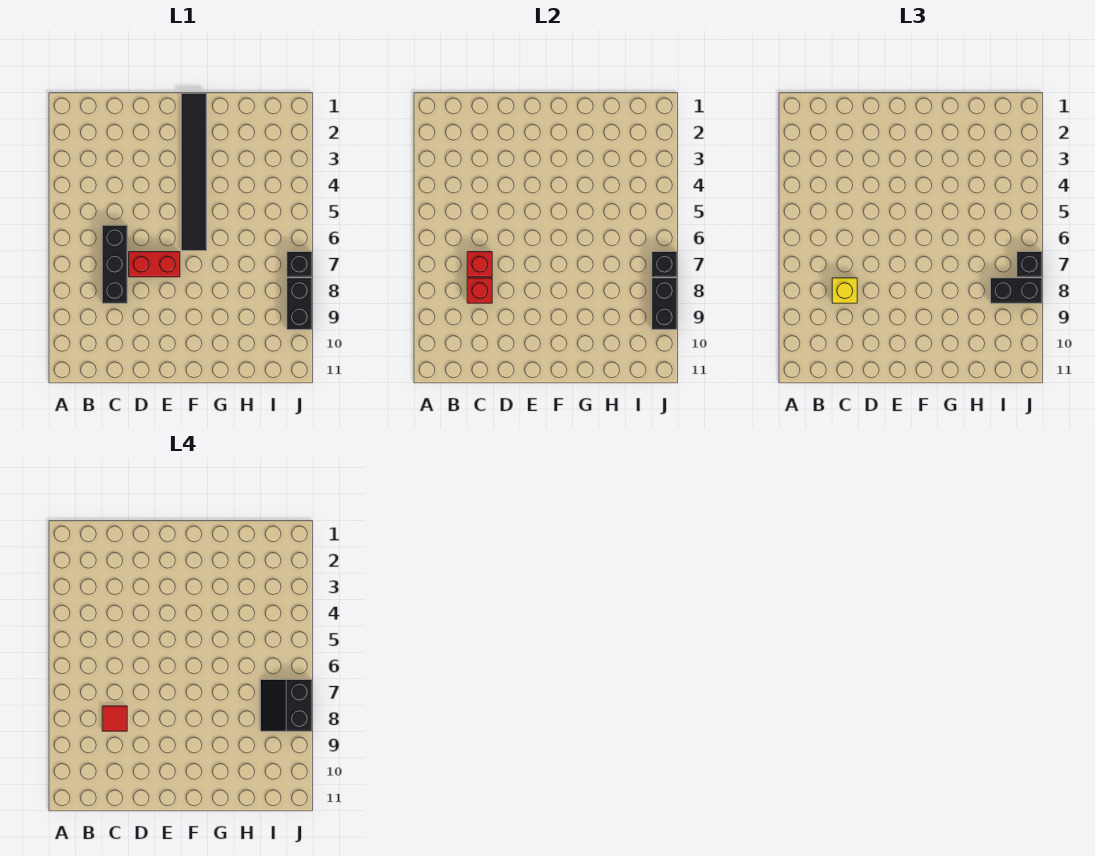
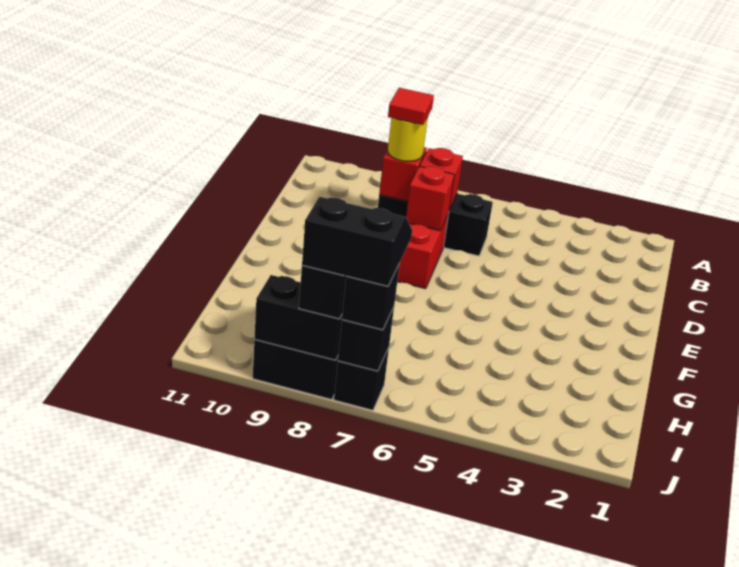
yellow brick C8 level 3 -> yellow round brick C8 level 3
none -> red brick D7 level 2
black tile F1:F6 level 1 -> none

Work required :: Hand back the data above exactly, leaving out all pictures.

Your solution ::
yellow brick C8 level 3 -> yellow round brick C8 level 3
none -> red brick D7 level 2
black tile F1:F6 level 1 -> none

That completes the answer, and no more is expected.